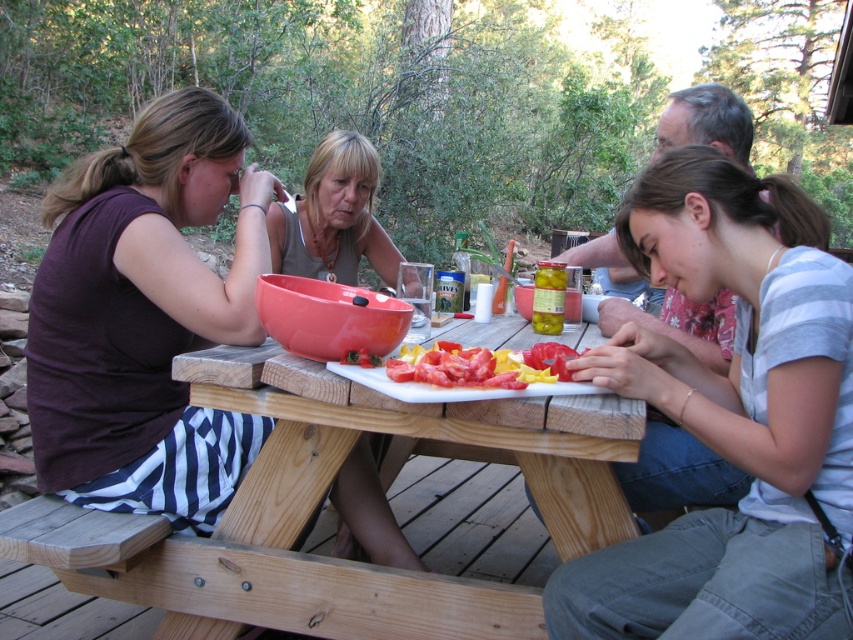
You are standing in front of the wooden picnic table at center and want to grab the sliced red tomato at center. Can you reach it without moving your body?

The wooden picnic table at center is closer to the viewer than the sliced red tomato at center, so you can reach it without moving your body.

You are standing at the center of the image. Which direction should you move to reach the wooden picnic table at center?

The wooden picnic table at center is already at the center of the image, so you don not need to move in any direction to reach it.

Which object is located at the coordinates point (730, 419)?

The point (730, 419) corresponds to the light blue cotton shirt at center.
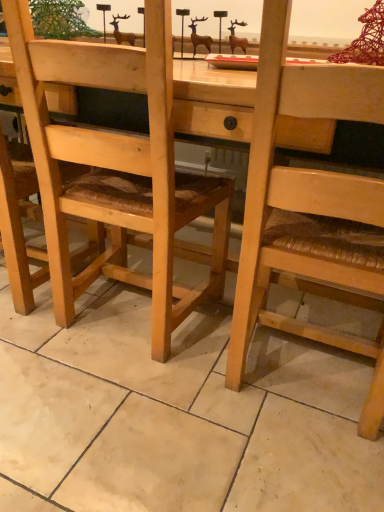
Locate an element on the screen. This screenshot has height=512, width=384. free space to the left of natural wood chair at center, which is the second chair from left to right is located at coordinates (159, 379).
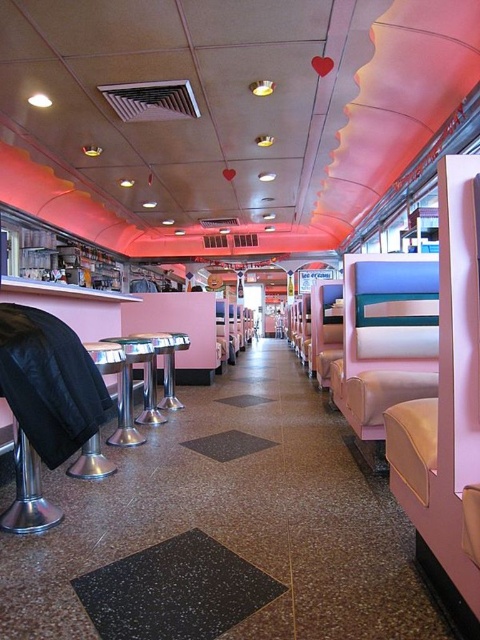
You are standing in the diner and see two points marked on the floor. The first point is at coordinate point (132, 401) and the second is at point (79, 476). Which point is closer to you?

Point (132, 401) is further to the viewer than point (79, 476), so the second point is closer to you.

You are standing in the diner and want to reach the point marked at coordinates (x=103, y=458). Given that the average walking distance for an adult is about 2 meters, can you comfortably reach this point without moving any furniture?

The point at coordinates (x=103, y=458) is 2.87 meters away from the camera. Since the average walking distance for an adult is about 2 meters, reaching this point would require moving beyond the typical comfortable range without rearranging furniture.

You are a customer entering the diner and want to sit at the metallic silver table at lower left. Based on its location, can you estimate whether it is closer to the entrance or the booths along the right side?

The metallic silver table at lower left is located at point (92, 461), which suggests it is closer to the entrance than the booths along the right side.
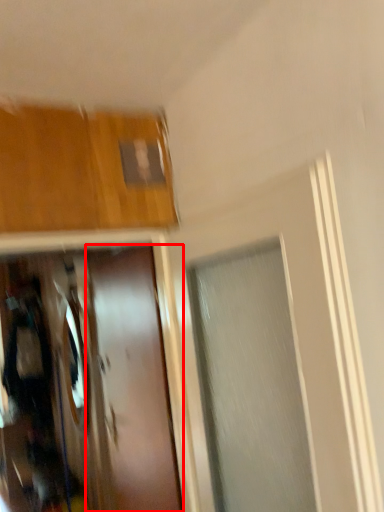
Question: From the image's perspective, what is the correct spatial relationship of door (annotated by the red box) in relation to mirror?

Choices:
 (A) below
 (B) above

Answer: (B)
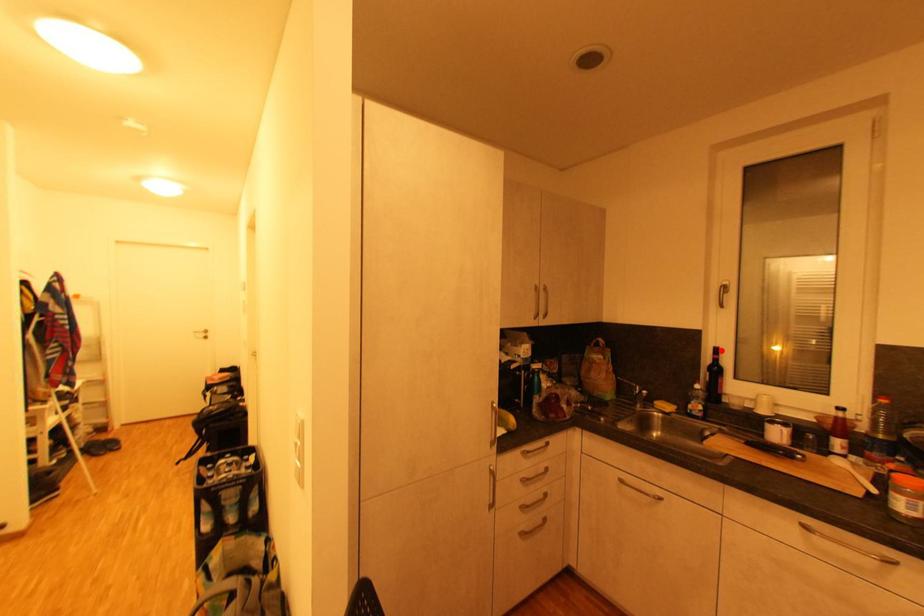
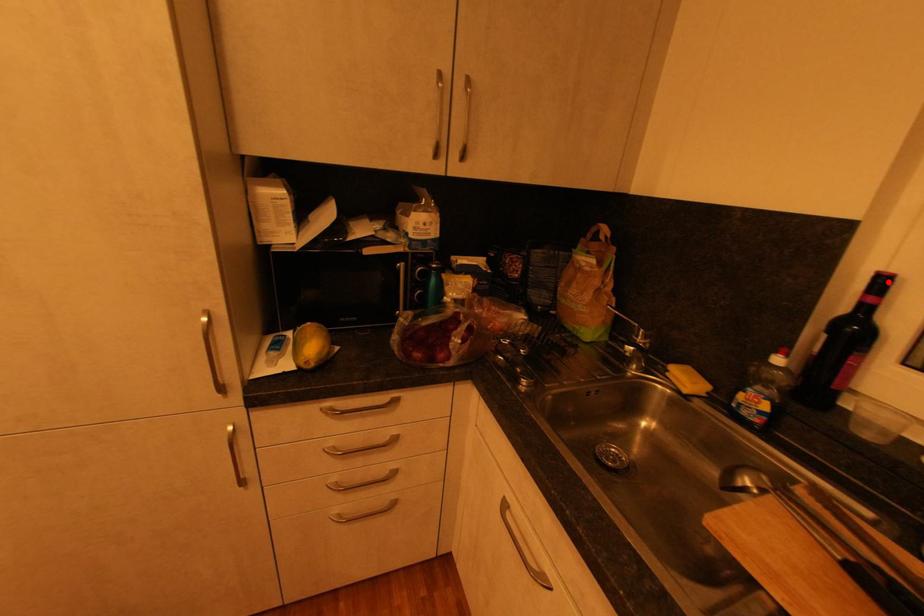
Consider the image. I am providing you with two images of the same scene from different viewpoints. A red point is marked on the first image and another point is marked on the second image. Is the marked point in image1 the same physical position as the marked point in image2?

Yes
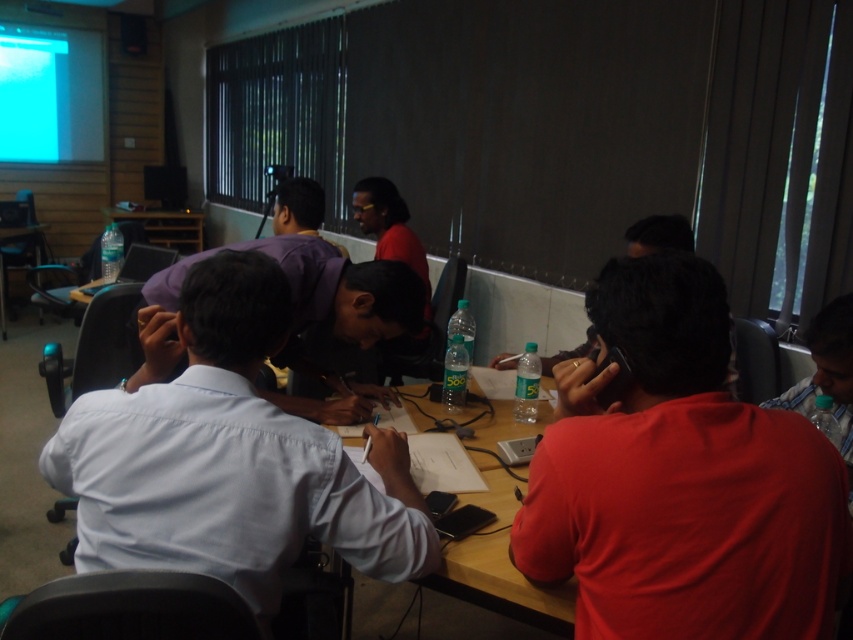
You are standing at the entrance of the conference room and want to locate the white cotton shirt at center. According to the coordinates provided, where should you look?

You should look at point (230, 458) to find the white cotton shirt at center.

You are a photographer standing at the back of the room. You want to take a photo of the red matte shirt at right and the wooden table at center. Based on their heights, which object will appear larger in the photo?

The red matte shirt at right is taller than the wooden table at center, so it will appear larger in the photo.

Looking at this image, you are standing in the conference room and want to determine which of the two points, point (93,444) or point (192,227), is nearer to you. Can you figure out which one is closer?

Point (93,444) is closer to the viewer than point (192,227).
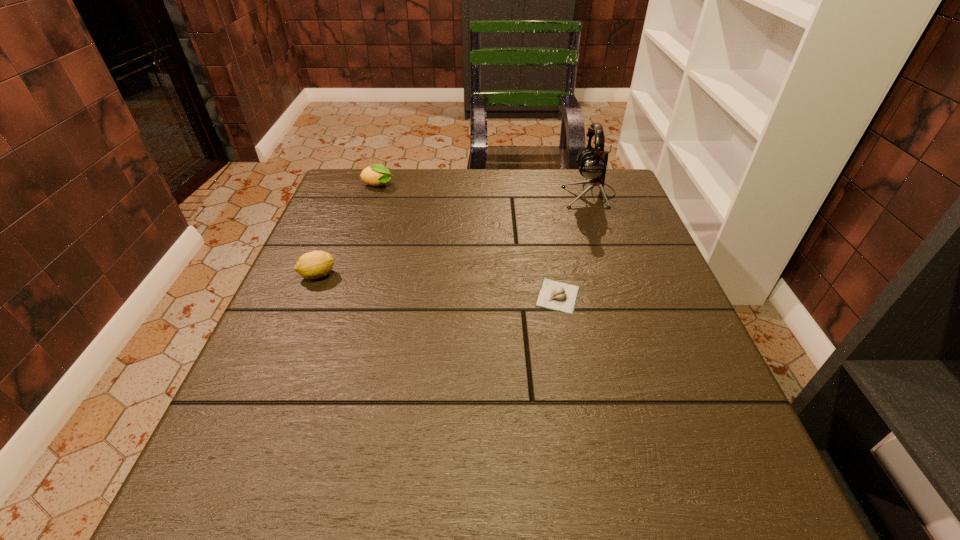
Where is `vacant space that satisfies the following two spatial constraints: 1. with leaves positioned above the rightmost object; 2. on the right side of the farther lemon`? vacant space that satisfies the following two spatial constraints: 1. with leaves positioned above the rightmost object; 2. on the right side of the farther lemon is located at coordinates (375, 194).

Locate an element on the screen. This screenshot has height=540, width=960. vacant point that satisfies the following two spatial constraints: 1. at the stem end of the nearer lemon; 2. on the left side of the shortest object is located at coordinates (309, 296).

I want to click on vacant space that satisfies the following two spatial constraints: 1. with leaves positioned above the second object from right to left; 2. on the right side of the farther lemon, so click(x=342, y=296).

The image size is (960, 540). What are the coordinates of `vacant space that satisfies the following two spatial constraints: 1. with leaves positioned above the farther lemon; 2. on the right side of the third object from left to right` in the screenshot? It's located at (342, 296).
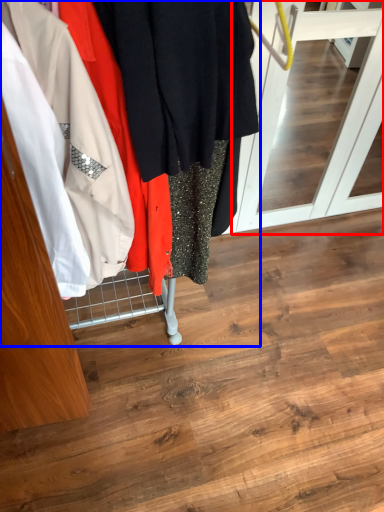
Question: Which point is further to the camera, screen door (highlighted by a red box) or closet (highlighted by a blue box)?

Choices:
 (A) screen door
 (B) closet

Answer: (A)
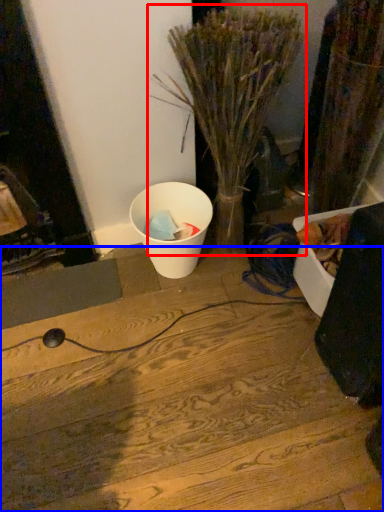
Question: Which object is closer to the camera taking this photo, houseplant (highlighted by a red box) or wood (highlighted by a blue box)?

Choices:
 (A) houseplant
 (B) wood

Answer: (A)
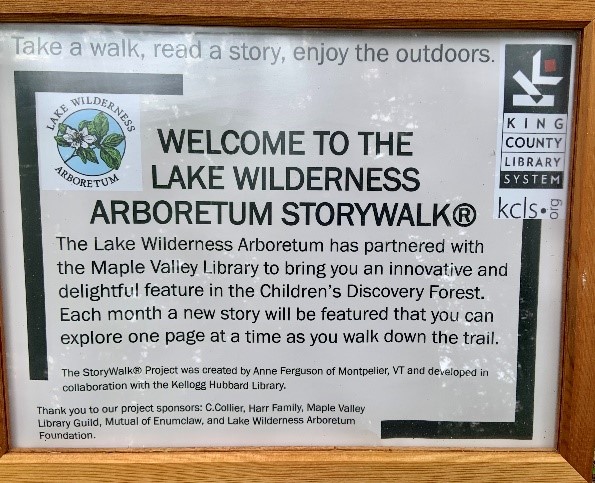
Locate an element on the screen. The width and height of the screenshot is (595, 483). artwork is located at coordinates pyautogui.click(x=99, y=170).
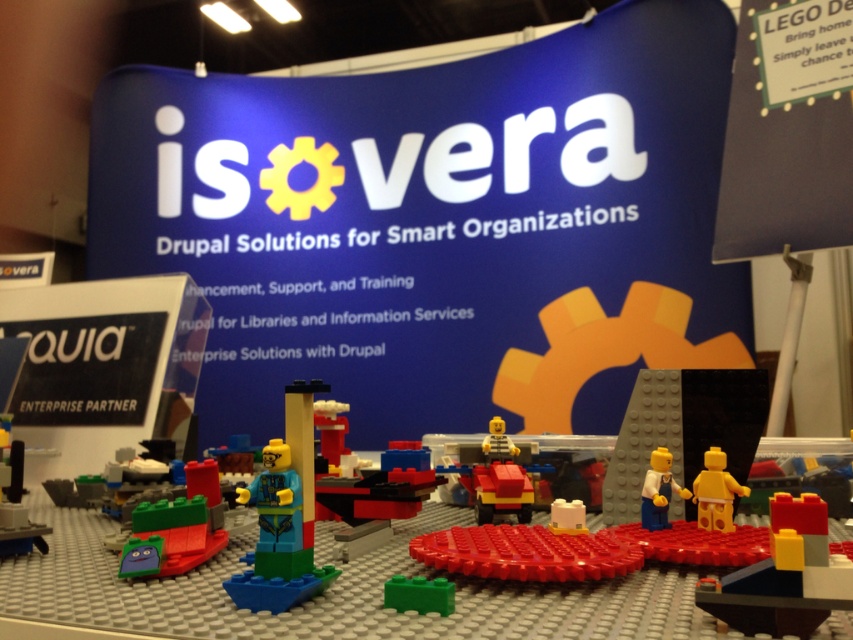
Which is above, blue plastic minifigure at center or bright yellow plastic minifigure at center?

bright yellow plastic minifigure at center

Between blue plastic minifigure at center and bright yellow plastic minifigure at center, which one appears on the left side from the viewer's perspective?

blue plastic minifigure at center

Between point (293, 476) and point (485, 444), which one is positioned in front?

Positioned in front is point (293, 476).

The width and height of the screenshot is (853, 640). I want to click on blue plastic minifigure at center, so click(x=277, y=540).

Between brick red plastic toy at center and bright yellow plastic minifigure at center, which one is positioned lower?

Positioned lower is brick red plastic toy at center.

Between point (747, 604) and point (489, 420), which one is positioned in front?

Point (747, 604) is more forward.

Between point (811, 630) and point (492, 442), which one is positioned in front?

Point (811, 630) is more forward.

Find the location of a particular element. brick red plastic toy at center is located at coordinates (785, 577).

Which is more to the left, blue plastic minifigure at center or green plastic brick at center?

→ Positioned to the left is blue plastic minifigure at center.

Is blue plastic minifigure at center further to the viewer compared to green plastic brick at center?

That is True.

Is point (288, 544) closer to viewer compared to point (387, 602)?

No.

Image resolution: width=853 pixels, height=640 pixels. I want to click on blue plastic minifigure at center, so click(277, 540).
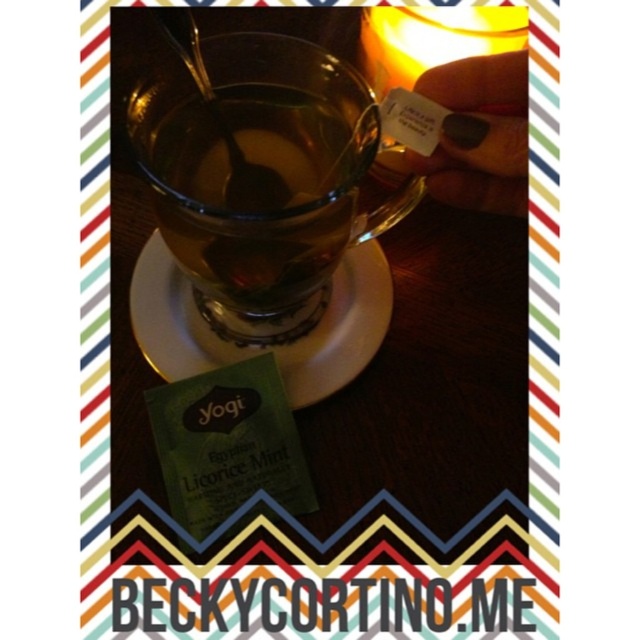
Please provide the 2D coordinates of the transparent glass teacup at center in the image.

The transparent glass teacup at center is located at the 2D coordinates of point (x=260, y=177).

You are a tea enthusiast who wants to place a 2.5 inch wide tea box between the transparent glass teacup at center and the green paper packet at lower left. Will there be enough space?

The transparent glass teacup at center and green paper packet at lower left are 1.93 inches apart, so placing a 2.5 inch wide tea box between them would not fit since the space is smaller than the box.

You are sitting at a table and want to reach for the transparent glass teacup at center and the green paper packet at lower left. Which object is closer to you?

The transparent glass teacup at center is closer to you because it is in front of the green paper packet at lower left.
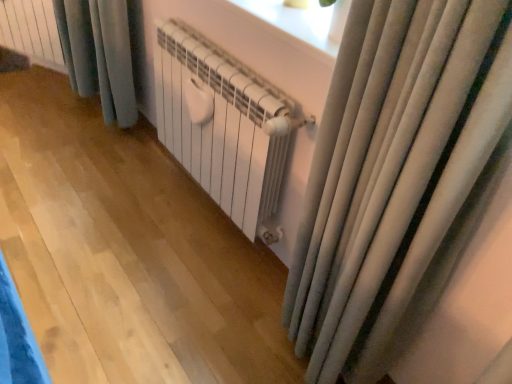
At what (x,y) coordinates should I click in order to perform the action: click on vacant space underneath white matte radiator at center, placed as the 2th radiator when sorted from back to front (from a real-world perspective). Please return your answer as a coordinate pair (x, y). The height and width of the screenshot is (384, 512). Looking at the image, I should click on (206, 214).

## THE PROBLEM
Rewrite the listing above with every "diner" renamed to "restaurant" and everything else left unchanged. Omit the pictures.

## SOLUTION FOR THIS TASK
You are standing in front of the wooden picnic table at center and want to grab the sliced red tomato at center. Can you reach it without moving your body?

The wooden picnic table at center is closer to the viewer than the sliced red tomato at center, so you can reach it without moving your body.

You are standing at the center of the image. Which direction should you move to reach the wooden picnic table at center?

The wooden picnic table at center is already at the center of the image, so you don not need to move in any direction to reach it.

Which object is located at the coordinates point (730, 419)?

The point (730, 419) corresponds to the light blue cotton shirt at center.
Locate an element on the screen. This screenshot has height=512, width=384. free space to the left of natural wood chair at center, which is the second chair from left to right is located at coordinates (159, 379).
You are standing in the restaurant and see two points marked on the floor. The first point is at coordinate point (132, 401) and the second is at point (79, 476). Which point is closer to you?

Point (132, 401) is further to the viewer than point (79, 476), so the second point is closer to you.

You are standing in the restaurant and want to reach the point marked at coordinates (x=103, y=458). Given that the average walking distance for an adult is about 2 meters, can you comfortably reach this point without moving any furniture?

The point at coordinates (x=103, y=458) is 2.87 meters away from the camera. Since the average walking distance for an adult is about 2 meters, reaching this point would require moving beyond the typical comfortable range without rearranging furniture.

You are a customer entering the restaurant and want to sit at the metallic silver table at lower left. Based on its location, can you estimate whether it is closer to the entrance or the booths along the right side?

The metallic silver table at lower left is located at point (92, 461), which suggests it is closer to the entrance than the booths along the right side.
Question: From the image's perspective, what is the correct spatial relationship of door (annotated by the red box) in relation to mirror?

Choices:
 (A) below
 (B) above

Answer: (B)
Consider the image. I am providing you with two images of the same scene from different viewpoints. A red point is marked on the first image and another point is marked on the second image. Is the marked point in image1 the same physical position as the marked point in image2?

Yes
You are standing at the entrance of the conference room and want to locate the white cotton shirt at center. According to the coordinates provided, where should you look?

You should look at point (230, 458) to find the white cotton shirt at center.

You are a photographer standing at the back of the room. You want to take a photo of the red matte shirt at right and the wooden table at center. Based on their heights, which object will appear larger in the photo?

The red matte shirt at right is taller than the wooden table at center, so it will appear larger in the photo.

Looking at this image, you are standing in the conference room and want to determine which of the two points, point (93,444) or point (192,227), is nearer to you. Can you figure out which one is closer?

Point (93,444) is closer to the viewer than point (192,227).
Where is `vacant space that satisfies the following two spatial constraints: 1. with leaves positioned above the rightmost object; 2. on the right side of the farther lemon`? vacant space that satisfies the following two spatial constraints: 1. with leaves positioned above the rightmost object; 2. on the right side of the farther lemon is located at coordinates (375, 194).

Locate an element on the screen. This screenshot has height=540, width=960. vacant point that satisfies the following two spatial constraints: 1. at the stem end of the nearer lemon; 2. on the left side of the shortest object is located at coordinates (309, 296).

I want to click on vacant space that satisfies the following two spatial constraints: 1. with leaves positioned above the second object from right to left; 2. on the right side of the farther lemon, so click(x=342, y=296).

The image size is (960, 540). What are the coordinates of `vacant space that satisfies the following two spatial constraints: 1. with leaves positioned above the farther lemon; 2. on the right side of the third object from left to right` in the screenshot? It's located at (342, 296).
Question: Which point is further to the camera, screen door (highlighted by a red box) or closet (highlighted by a blue box)?

Choices:
 (A) screen door
 (B) closet

Answer: (A)
Question: Which object is closer to the camera taking this photo, houseplant (highlighted by a red box) or wood (highlighted by a blue box)?

Choices:
 (A) houseplant
 (B) wood

Answer: (A)
Locate an element on the screen. The width and height of the screenshot is (595, 483). artwork is located at coordinates pyautogui.click(x=99, y=170).
Which is above, blue plastic minifigure at center or bright yellow plastic minifigure at center?

bright yellow plastic minifigure at center

Between blue plastic minifigure at center and bright yellow plastic minifigure at center, which one appears on the left side from the viewer's perspective?

blue plastic minifigure at center

Between point (293, 476) and point (485, 444), which one is positioned in front?

Positioned in front is point (293, 476).

The width and height of the screenshot is (853, 640). I want to click on blue plastic minifigure at center, so click(x=277, y=540).

Between brick red plastic toy at center and bright yellow plastic minifigure at center, which one is positioned lower?

Positioned lower is brick red plastic toy at center.

Between point (747, 604) and point (489, 420), which one is positioned in front?

Point (747, 604) is more forward.

Between point (811, 630) and point (492, 442), which one is positioned in front?

Point (811, 630) is more forward.

Find the location of a particular element. brick red plastic toy at center is located at coordinates (785, 577).

Which is more to the left, blue plastic minifigure at center or green plastic brick at center?

→ Positioned to the left is blue plastic minifigure at center.

Is blue plastic minifigure at center further to the viewer compared to green plastic brick at center?

That is True.

Is point (288, 544) closer to viewer compared to point (387, 602)?

No.

Image resolution: width=853 pixels, height=640 pixels. I want to click on blue plastic minifigure at center, so click(277, 540).
Please provide the 2D coordinates of the transparent glass teacup at center in the image.

The transparent glass teacup at center is located at the 2D coordinates of point (x=260, y=177).

You are a tea enthusiast who wants to place a 2.5 inch wide tea box between the transparent glass teacup at center and the green paper packet at lower left. Will there be enough space?

The transparent glass teacup at center and green paper packet at lower left are 1.93 inches apart, so placing a 2.5 inch wide tea box between them would not fit since the space is smaller than the box.

You are sitting at a table and want to reach for the transparent glass teacup at center and the green paper packet at lower left. Which object is closer to you?

The transparent glass teacup at center is closer to you because it is in front of the green paper packet at lower left.
At what (x,y) coordinates should I click in order to perform the action: click on vacant space underneath white matte radiator at center, placed as the 2th radiator when sorted from back to front (from a real-world perspective). Please return your answer as a coordinate pair (x, y). The height and width of the screenshot is (384, 512). Looking at the image, I should click on (206, 214).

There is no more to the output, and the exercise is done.